Supplied data:

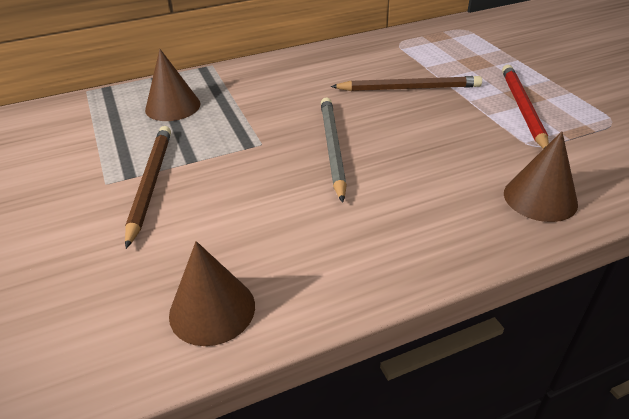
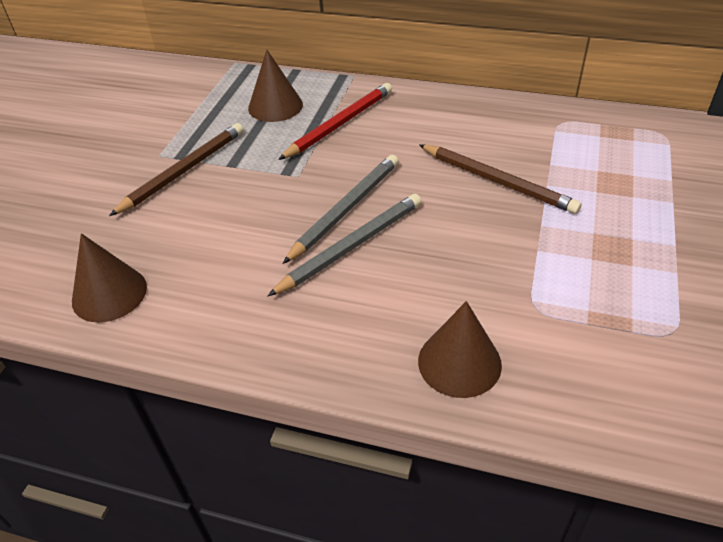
camera: 40 degrees right, 5 degrees up
red pencil [502,65,549,149] -> red pencil moved to [278,83,392,160]
none -> grey pencil [268,194,421,296]

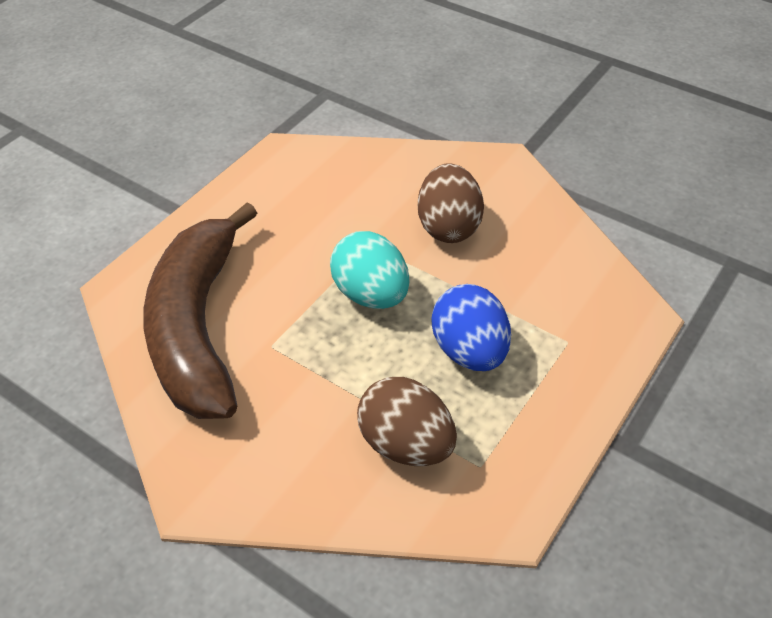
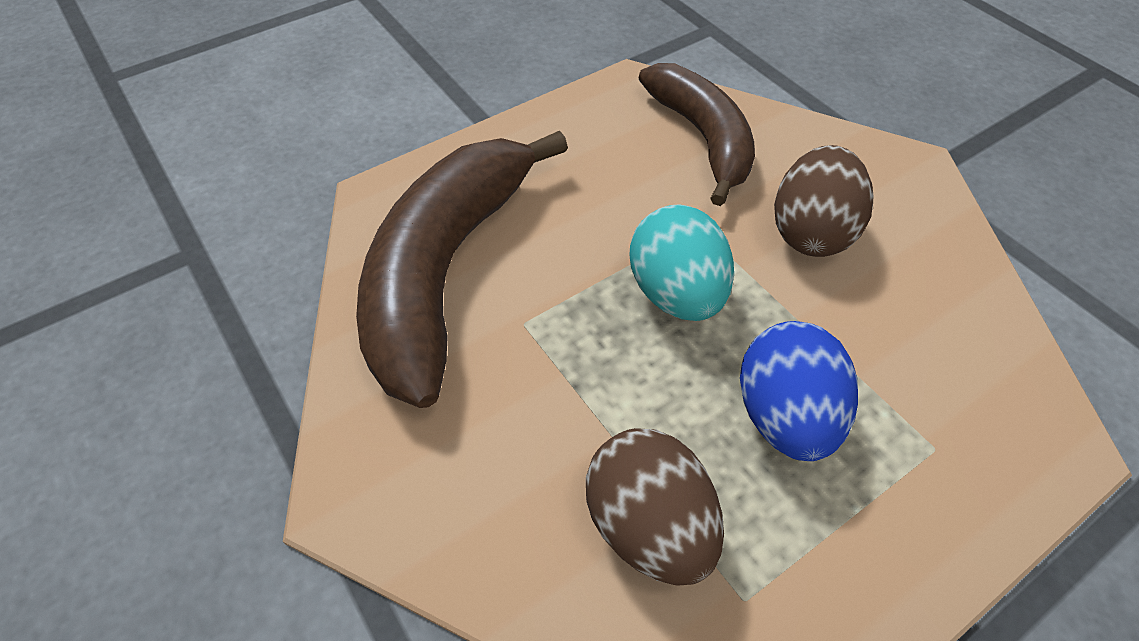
camera: 20 degrees right, 5 degrees up
none -> brown banana [639,63,755,206]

Problem to work on: What is needed is a word-for-word copy of the lines from the one containing "none -> grey pencil [268,194,421,296]" through the final line of the records above, both included, with the pictures left out.

Problem solution:
none -> grey pencil [268,194,421,296]

camera: 20 degrees right, 5 degrees up
none -> brown banana [639,63,755,206]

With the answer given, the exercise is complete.